→ **TASK ITEM**
Find the string "brown" in the listing below and return each line it appears in.
☆ ☆ ☆ ☆ ☆
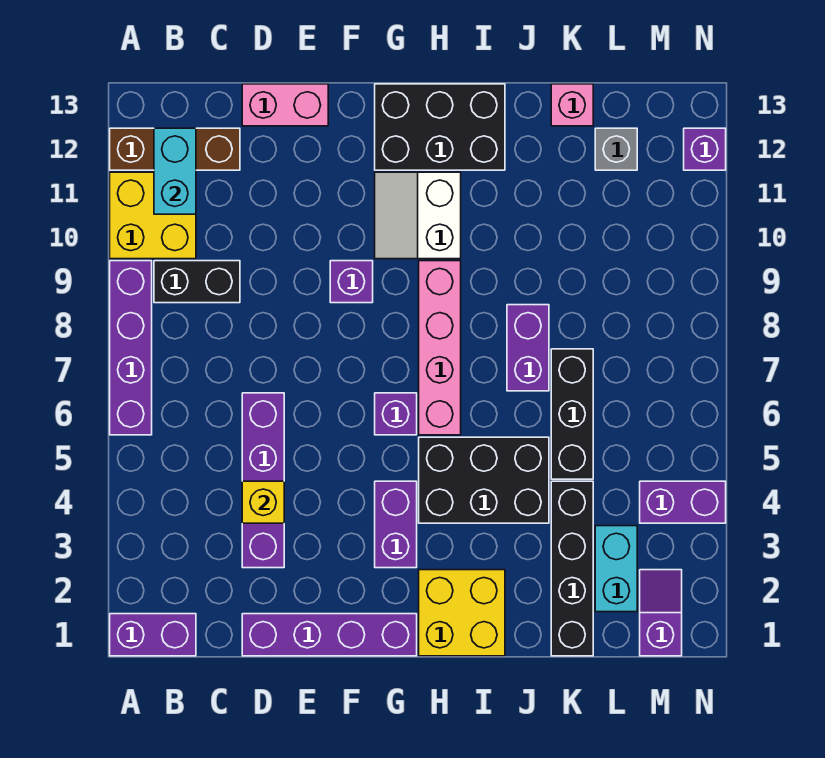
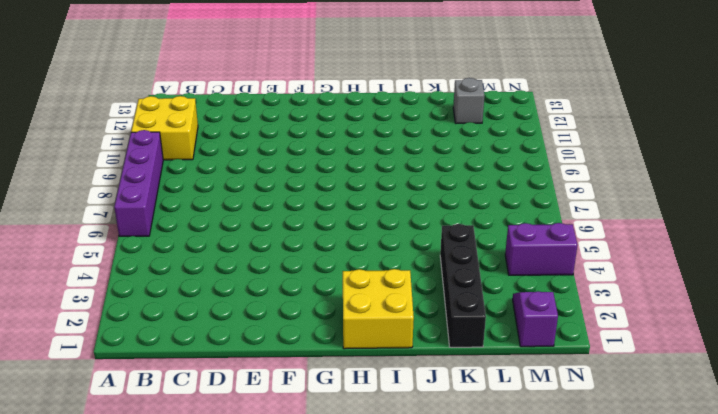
none -> purple 1x2 brick [110,614,196,656]
none -> brown 1x3 brick [110,128,240,170]
none -> black 1x2 brick [154,261,240,303]

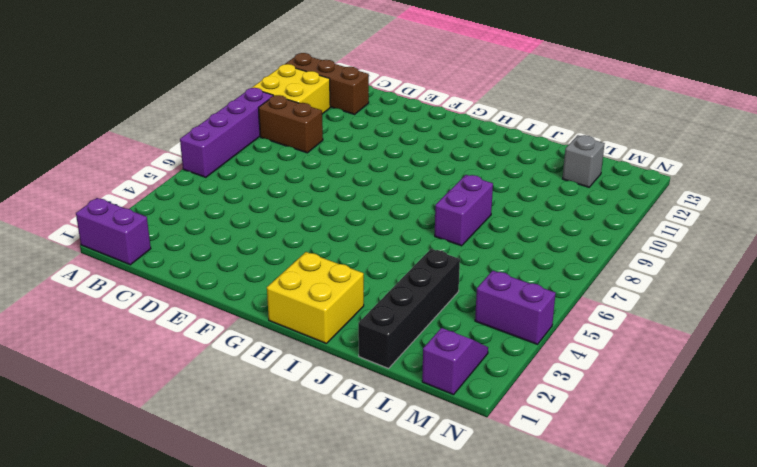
brown 1x2 brick [258,95,323,153] -> black 1x2 brick [154,261,240,303]
none -> purple 1x4 brick [242,614,417,656]
none -> purple 1x4 brick [242,393,284,568]
none -> pink 1x2 brick [242,84,328,126]

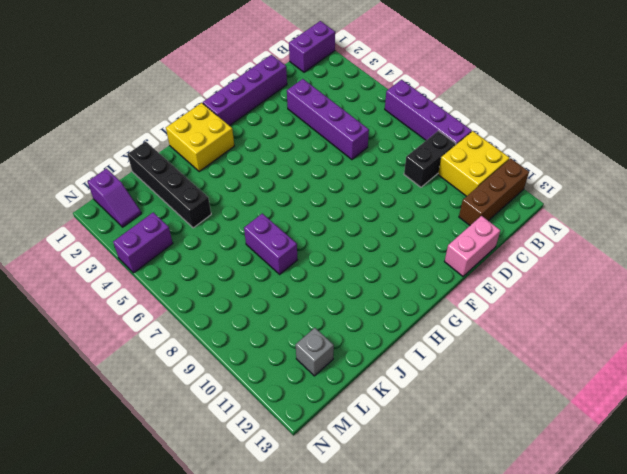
none -> purple 1x1 brick [330,261,373,303]
none -> purple 1x2 brick [375,481,417,568]
none -> purple 1x1 brick [375,393,417,435]

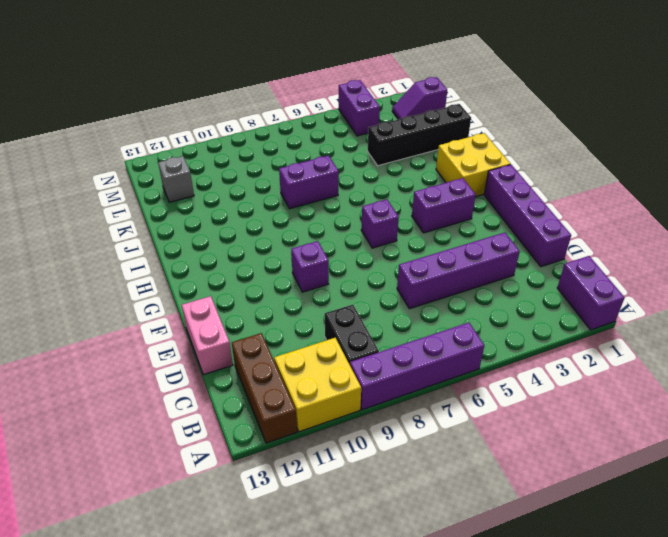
none -> white 2x2 slope [375,172,461,259]
none -> black 2x3 brick [375,84,505,170]
none -> black 2x3 brick [419,437,549,523]

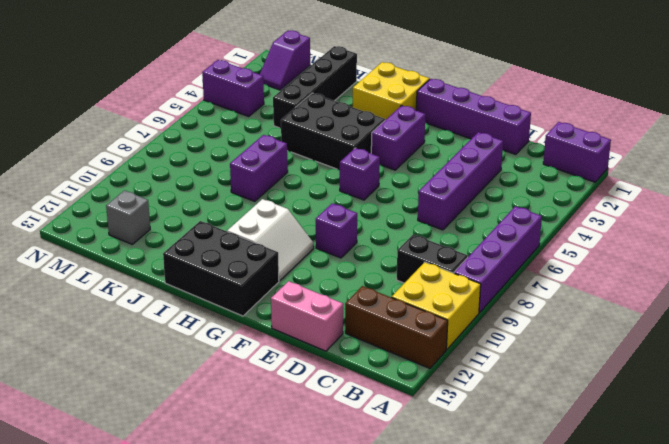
none -> pink 1x4 brick [419,261,461,435]
none -> black 1x3 brick [551,349,593,479]
none -> pink 1x1 brick [551,84,593,126]

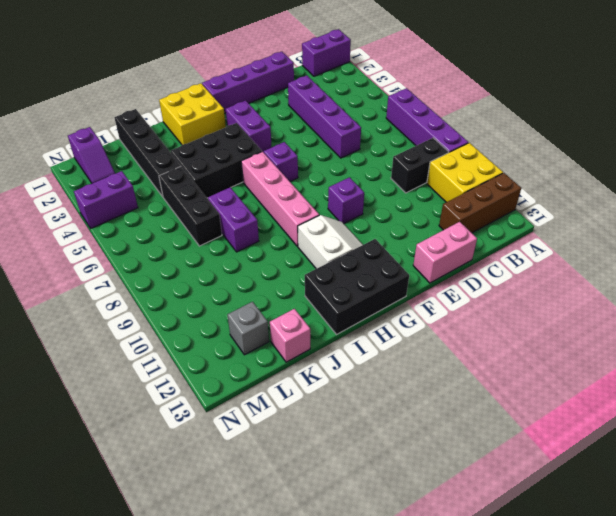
none -> cyan 1x2 brick [595,526,637,612]
none -> purple 1x1 brick [684,128,726,170]
none -> cyan 1x2 brick [154,128,196,214]

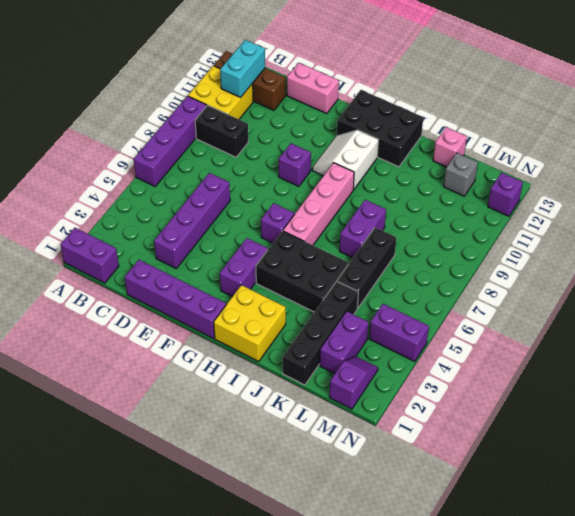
purple 1x2 brick [320,311,369,374] -> cyan 1x2 brick [595,526,637,612]
none -> yellow 1x1 brick [242,481,284,523]

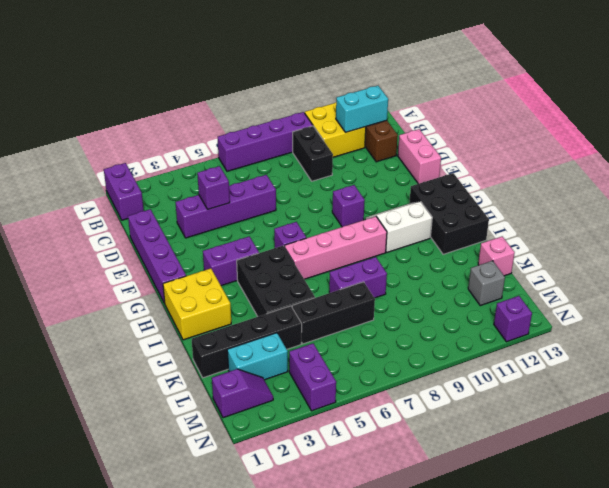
purple 1x1 brick [197,166,230,209] -> yellow 1x1 brick [242,481,284,523]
☆ ☆ ☆ ☆ ☆
→ **EXPECTED ANSWER**
none -> brown 1x3 brick [110,128,240,170]
brown 1x2 brick [258,95,323,153] -> black 1x2 brick [154,261,240,303]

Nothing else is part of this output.